[Extracted data]
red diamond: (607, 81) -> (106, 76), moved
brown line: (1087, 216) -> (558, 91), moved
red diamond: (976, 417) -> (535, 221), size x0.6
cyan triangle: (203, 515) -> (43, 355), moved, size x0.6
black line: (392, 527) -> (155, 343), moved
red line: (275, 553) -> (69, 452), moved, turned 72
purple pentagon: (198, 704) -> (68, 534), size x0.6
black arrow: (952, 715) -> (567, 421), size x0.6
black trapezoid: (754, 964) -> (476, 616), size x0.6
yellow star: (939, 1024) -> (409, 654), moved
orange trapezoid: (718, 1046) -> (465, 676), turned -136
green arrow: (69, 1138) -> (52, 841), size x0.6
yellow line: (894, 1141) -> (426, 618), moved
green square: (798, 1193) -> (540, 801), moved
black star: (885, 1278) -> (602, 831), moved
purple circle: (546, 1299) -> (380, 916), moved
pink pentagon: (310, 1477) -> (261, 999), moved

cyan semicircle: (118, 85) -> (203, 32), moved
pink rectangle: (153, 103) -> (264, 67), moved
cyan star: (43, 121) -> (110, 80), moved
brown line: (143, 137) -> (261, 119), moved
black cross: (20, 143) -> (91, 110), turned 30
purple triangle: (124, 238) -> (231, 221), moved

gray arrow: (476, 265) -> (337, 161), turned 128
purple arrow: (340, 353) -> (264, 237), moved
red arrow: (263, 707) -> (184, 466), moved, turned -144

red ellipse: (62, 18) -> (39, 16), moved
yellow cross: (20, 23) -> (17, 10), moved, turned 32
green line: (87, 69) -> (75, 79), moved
--
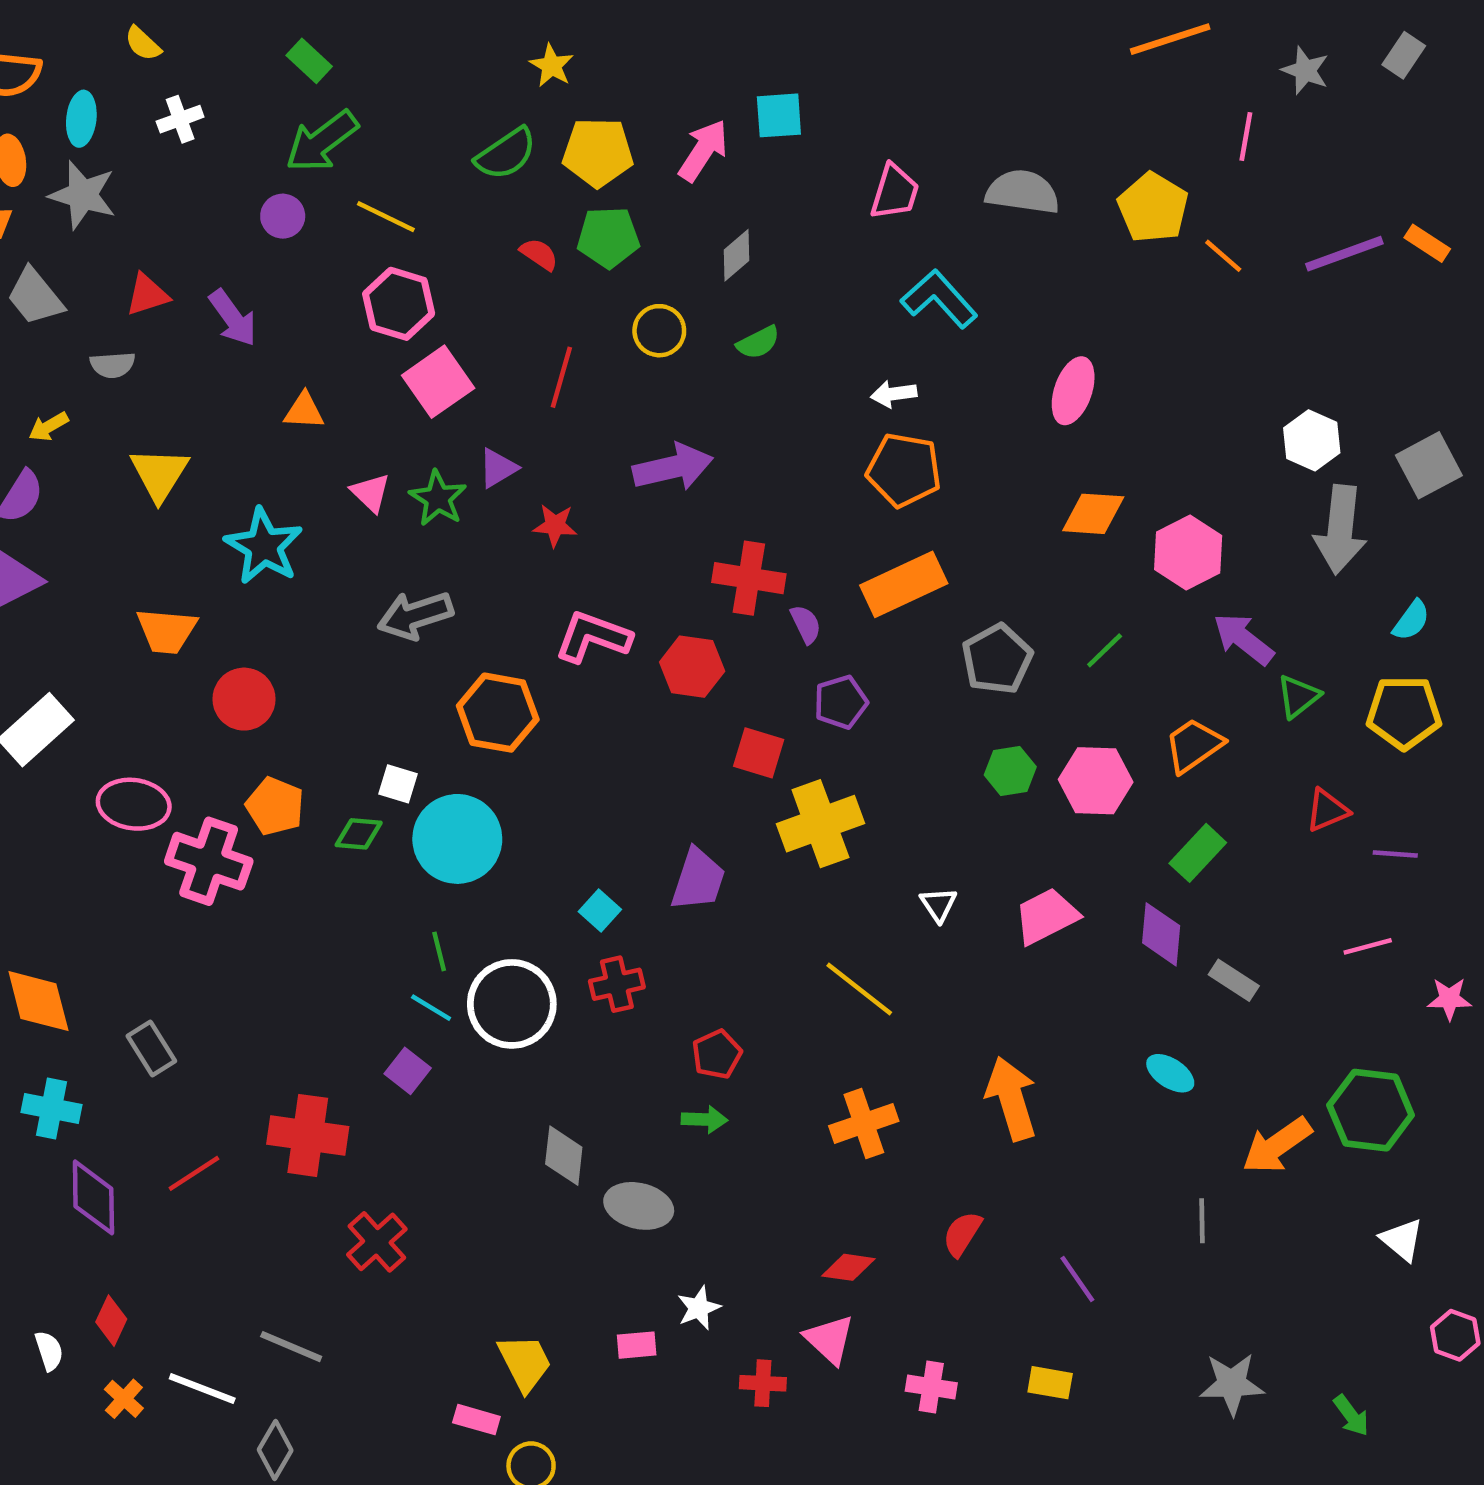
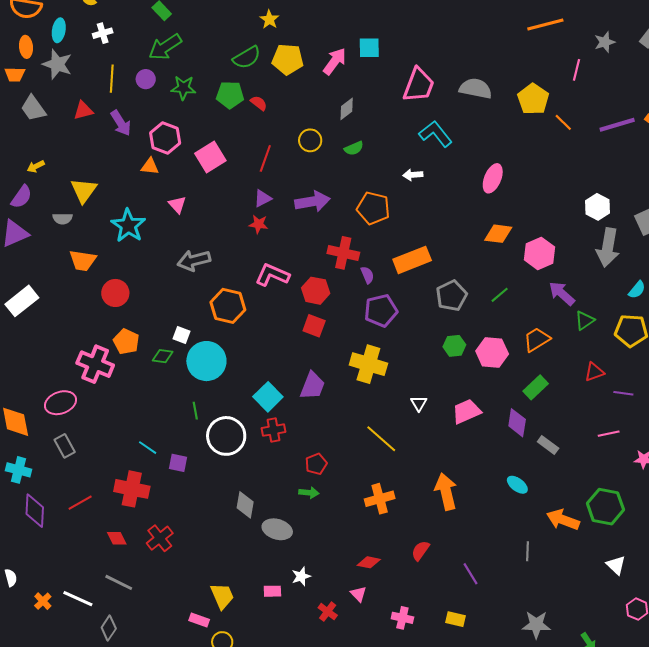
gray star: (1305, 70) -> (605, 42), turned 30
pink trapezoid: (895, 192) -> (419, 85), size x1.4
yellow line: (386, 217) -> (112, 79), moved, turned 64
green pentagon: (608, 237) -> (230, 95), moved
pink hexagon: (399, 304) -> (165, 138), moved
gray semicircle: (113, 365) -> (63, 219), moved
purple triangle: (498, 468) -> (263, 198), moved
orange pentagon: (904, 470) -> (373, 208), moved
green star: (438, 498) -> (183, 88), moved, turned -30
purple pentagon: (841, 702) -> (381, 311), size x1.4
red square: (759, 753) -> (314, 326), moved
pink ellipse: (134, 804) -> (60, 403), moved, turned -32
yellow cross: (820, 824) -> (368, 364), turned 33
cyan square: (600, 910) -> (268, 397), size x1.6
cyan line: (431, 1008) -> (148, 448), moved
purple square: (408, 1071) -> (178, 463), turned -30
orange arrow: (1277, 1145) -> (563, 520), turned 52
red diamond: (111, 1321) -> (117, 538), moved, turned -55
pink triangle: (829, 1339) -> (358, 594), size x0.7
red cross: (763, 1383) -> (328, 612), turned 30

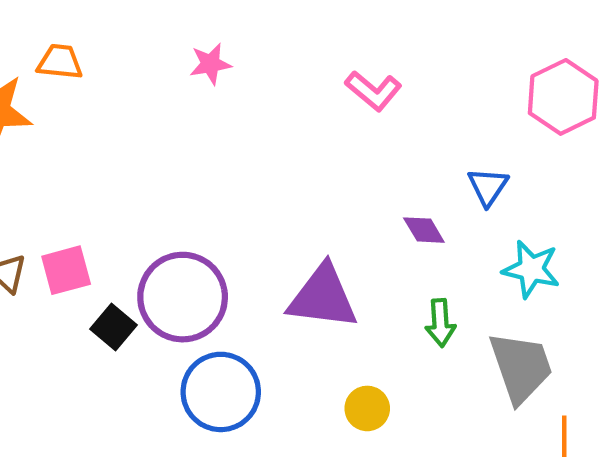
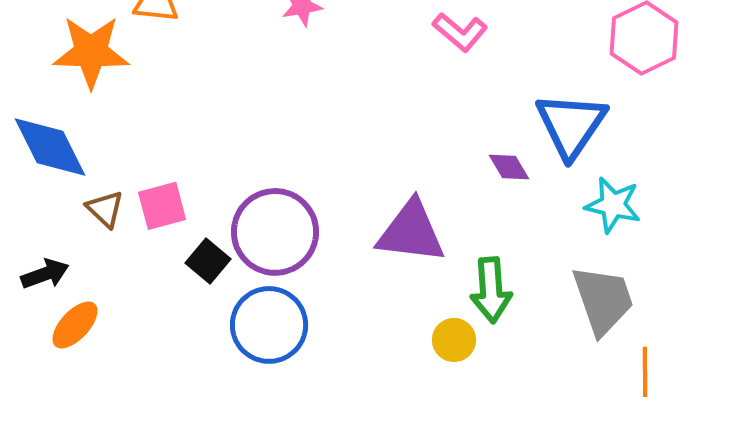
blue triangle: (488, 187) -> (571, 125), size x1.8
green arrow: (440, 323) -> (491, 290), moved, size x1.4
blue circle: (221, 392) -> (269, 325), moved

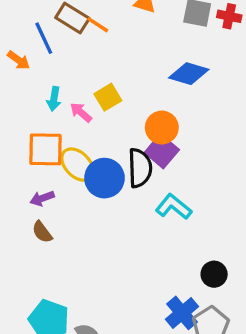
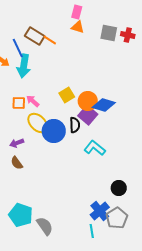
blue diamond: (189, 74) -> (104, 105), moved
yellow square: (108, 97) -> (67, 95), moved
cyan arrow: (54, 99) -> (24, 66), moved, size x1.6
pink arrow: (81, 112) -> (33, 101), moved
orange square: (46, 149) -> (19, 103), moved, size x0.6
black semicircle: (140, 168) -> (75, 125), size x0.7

[Task objective] In the entries above, find the line holding "yellow square: (108, 97) -> (67, 95), moved" and the line holding "black semicircle: (140, 168)", then retype exactly those two lines and every line between them, and nothing else.

[Answer to the problem]
yellow square: (108, 97) -> (67, 95), moved
cyan arrow: (54, 99) -> (24, 66), moved, size x1.6
pink arrow: (81, 112) -> (33, 101), moved
orange square: (46, 149) -> (19, 103), moved, size x0.6
black semicircle: (140, 168) -> (75, 125), size x0.7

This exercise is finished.